DATA SECTION
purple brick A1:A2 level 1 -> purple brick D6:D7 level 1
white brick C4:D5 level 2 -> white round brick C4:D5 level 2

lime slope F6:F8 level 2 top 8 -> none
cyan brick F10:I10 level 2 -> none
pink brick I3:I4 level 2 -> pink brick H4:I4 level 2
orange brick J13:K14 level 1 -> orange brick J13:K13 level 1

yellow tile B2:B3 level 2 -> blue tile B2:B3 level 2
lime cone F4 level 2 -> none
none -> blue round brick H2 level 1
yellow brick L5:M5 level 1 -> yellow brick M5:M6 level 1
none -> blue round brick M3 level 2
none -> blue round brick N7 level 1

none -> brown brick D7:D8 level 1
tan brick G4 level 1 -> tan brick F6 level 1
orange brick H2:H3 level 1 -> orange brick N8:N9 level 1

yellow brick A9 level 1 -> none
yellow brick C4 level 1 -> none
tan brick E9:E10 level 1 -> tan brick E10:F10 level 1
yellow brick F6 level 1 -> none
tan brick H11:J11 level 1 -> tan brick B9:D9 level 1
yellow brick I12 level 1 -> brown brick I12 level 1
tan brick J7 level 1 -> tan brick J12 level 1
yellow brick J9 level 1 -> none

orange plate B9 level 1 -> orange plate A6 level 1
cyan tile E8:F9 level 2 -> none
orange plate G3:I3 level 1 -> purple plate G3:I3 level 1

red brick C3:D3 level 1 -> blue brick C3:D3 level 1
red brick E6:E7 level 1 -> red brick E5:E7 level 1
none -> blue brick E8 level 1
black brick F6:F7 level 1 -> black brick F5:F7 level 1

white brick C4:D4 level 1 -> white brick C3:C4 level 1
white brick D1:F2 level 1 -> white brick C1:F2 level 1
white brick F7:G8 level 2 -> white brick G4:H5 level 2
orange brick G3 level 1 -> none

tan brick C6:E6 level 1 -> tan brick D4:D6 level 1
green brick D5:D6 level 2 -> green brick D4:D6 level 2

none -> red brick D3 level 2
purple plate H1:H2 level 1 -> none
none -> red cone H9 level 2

WORK TO COMPLETE
The lines from the one containing "tan brick J7 level 1 -> tan brick J12 level 1" to the final line of the listing above must be set down exactly, both included.

RESULT OF THE EXERCISE
tan brick J7 level 1 -> tan brick J12 level 1
yellow brick J9 level 1 -> none

orange plate B9 level 1 -> orange plate A6 level 1
cyan tile E8:F9 level 2 -> none
orange plate G3:I3 level 1 -> purple plate G3:I3 level 1

red brick C3:D3 level 1 -> blue brick C3:D3 level 1
red brick E6:E7 level 1 -> red brick E5:E7 level 1
none -> blue brick E8 level 1
black brick F6:F7 level 1 -> black brick F5:F7 level 1

white brick C4:D4 level 1 -> white brick C3:C4 level 1
white brick D1:F2 level 1 -> white brick C1:F2 level 1
white brick F7:G8 level 2 -> white brick G4:H5 level 2
orange brick G3 level 1 -> none

tan brick C6:E6 level 1 -> tan brick D4:D6 level 1
green brick D5:D6 level 2 -> green brick D4:D6 level 2

none -> red brick D3 level 2
purple plate H1:H2 level 1 -> none
none -> red cone H9 level 2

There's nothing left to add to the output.